*Task directions*: Scan the data below for lines holding the word "TICK", and copy each line found.

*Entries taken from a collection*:
↓↓↓

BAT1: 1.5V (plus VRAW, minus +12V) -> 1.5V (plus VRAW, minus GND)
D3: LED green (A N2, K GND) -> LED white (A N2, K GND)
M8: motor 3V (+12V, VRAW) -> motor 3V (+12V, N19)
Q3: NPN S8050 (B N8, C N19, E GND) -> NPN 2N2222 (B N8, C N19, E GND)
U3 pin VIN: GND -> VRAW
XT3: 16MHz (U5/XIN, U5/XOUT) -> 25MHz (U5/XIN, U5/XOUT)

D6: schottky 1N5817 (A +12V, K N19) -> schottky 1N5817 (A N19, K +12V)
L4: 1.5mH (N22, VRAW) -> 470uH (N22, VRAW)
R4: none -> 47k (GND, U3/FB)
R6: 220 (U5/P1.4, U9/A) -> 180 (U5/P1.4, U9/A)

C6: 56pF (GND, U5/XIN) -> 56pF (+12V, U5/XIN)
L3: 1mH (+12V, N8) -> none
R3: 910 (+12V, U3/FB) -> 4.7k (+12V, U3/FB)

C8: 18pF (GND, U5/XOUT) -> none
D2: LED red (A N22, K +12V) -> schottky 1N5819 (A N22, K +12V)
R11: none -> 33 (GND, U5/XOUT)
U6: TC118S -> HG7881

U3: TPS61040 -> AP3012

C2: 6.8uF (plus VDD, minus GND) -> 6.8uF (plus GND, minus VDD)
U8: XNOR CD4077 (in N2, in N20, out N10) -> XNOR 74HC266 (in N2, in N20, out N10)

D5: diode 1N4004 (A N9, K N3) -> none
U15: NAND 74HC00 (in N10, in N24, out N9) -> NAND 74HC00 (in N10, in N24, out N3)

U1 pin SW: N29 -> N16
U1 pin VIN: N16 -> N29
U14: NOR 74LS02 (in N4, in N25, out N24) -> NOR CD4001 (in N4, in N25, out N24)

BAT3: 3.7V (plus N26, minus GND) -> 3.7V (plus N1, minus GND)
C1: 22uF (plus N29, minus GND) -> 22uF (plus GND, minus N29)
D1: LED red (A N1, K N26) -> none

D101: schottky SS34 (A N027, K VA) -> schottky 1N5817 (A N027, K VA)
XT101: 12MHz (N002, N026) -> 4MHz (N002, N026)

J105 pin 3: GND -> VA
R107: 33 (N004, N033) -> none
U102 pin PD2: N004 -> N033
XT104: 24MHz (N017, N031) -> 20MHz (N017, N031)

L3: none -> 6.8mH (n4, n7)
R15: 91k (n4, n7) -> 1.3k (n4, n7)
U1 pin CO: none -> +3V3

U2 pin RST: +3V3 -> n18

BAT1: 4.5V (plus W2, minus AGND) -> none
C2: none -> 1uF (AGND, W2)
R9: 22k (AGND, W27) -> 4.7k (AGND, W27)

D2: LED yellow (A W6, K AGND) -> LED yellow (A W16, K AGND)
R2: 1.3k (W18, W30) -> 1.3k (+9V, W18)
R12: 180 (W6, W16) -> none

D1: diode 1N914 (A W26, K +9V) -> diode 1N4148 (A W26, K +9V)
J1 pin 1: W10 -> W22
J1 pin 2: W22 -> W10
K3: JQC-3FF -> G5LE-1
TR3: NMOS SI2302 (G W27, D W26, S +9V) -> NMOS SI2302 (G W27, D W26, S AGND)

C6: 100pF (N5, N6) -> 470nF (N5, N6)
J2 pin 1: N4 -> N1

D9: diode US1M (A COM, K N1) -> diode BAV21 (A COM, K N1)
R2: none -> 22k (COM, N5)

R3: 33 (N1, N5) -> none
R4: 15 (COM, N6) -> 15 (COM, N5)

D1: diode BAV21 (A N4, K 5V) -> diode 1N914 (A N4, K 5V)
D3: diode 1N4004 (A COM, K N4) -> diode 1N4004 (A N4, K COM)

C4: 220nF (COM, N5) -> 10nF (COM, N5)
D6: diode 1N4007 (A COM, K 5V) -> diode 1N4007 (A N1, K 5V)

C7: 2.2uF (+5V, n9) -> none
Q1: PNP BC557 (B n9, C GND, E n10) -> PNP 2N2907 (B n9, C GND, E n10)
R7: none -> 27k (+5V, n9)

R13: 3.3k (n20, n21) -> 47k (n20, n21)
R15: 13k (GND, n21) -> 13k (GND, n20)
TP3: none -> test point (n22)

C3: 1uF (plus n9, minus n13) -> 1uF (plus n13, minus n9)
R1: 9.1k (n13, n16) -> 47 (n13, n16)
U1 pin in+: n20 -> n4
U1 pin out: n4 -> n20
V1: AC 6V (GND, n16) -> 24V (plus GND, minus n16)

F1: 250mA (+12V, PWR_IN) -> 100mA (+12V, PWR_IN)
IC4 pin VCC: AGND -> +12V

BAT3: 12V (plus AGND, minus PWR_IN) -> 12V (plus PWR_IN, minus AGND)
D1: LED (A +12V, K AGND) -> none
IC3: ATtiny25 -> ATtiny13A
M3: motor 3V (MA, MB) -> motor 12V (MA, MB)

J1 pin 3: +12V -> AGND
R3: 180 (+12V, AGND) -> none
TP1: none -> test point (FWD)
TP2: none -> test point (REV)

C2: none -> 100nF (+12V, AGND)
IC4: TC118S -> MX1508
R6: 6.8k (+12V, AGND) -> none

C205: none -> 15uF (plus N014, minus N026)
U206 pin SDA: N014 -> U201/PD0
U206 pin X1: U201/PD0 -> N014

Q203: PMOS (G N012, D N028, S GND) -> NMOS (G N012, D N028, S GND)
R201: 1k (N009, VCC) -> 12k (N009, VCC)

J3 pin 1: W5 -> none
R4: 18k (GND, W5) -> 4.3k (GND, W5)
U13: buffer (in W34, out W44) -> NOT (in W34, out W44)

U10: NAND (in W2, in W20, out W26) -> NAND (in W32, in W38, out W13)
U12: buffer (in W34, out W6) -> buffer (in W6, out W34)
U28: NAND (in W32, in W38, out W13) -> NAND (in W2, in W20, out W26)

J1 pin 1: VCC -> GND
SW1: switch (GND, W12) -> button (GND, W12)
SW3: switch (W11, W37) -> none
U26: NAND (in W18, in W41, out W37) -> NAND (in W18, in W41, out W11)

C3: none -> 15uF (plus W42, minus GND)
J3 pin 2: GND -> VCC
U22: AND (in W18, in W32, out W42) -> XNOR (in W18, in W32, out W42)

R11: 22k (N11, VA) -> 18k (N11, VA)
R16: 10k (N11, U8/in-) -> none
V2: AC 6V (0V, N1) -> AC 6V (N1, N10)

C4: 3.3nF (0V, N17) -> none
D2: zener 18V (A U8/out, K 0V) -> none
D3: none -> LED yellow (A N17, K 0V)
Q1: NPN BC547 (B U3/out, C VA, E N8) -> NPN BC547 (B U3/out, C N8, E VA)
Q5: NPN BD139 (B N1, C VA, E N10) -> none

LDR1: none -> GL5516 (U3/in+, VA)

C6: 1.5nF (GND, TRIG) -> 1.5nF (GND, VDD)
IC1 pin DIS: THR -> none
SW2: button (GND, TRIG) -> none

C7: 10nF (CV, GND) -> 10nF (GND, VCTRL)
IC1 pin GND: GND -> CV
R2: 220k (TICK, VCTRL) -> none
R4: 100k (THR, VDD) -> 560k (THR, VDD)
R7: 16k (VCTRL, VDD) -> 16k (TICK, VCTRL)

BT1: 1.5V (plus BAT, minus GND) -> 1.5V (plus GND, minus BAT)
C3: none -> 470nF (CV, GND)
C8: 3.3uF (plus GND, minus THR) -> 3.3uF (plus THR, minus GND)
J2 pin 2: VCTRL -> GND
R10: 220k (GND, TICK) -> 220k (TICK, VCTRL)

↑↑↑

*Output for this exercise*:
R2: 220k (TICK, VCTRL) -> none
R7: 16k (VCTRL, VDD) -> 16k (TICK, VCTRL)
R10: 220k (GND, TICK) -> 220k (TICK, VCTRL)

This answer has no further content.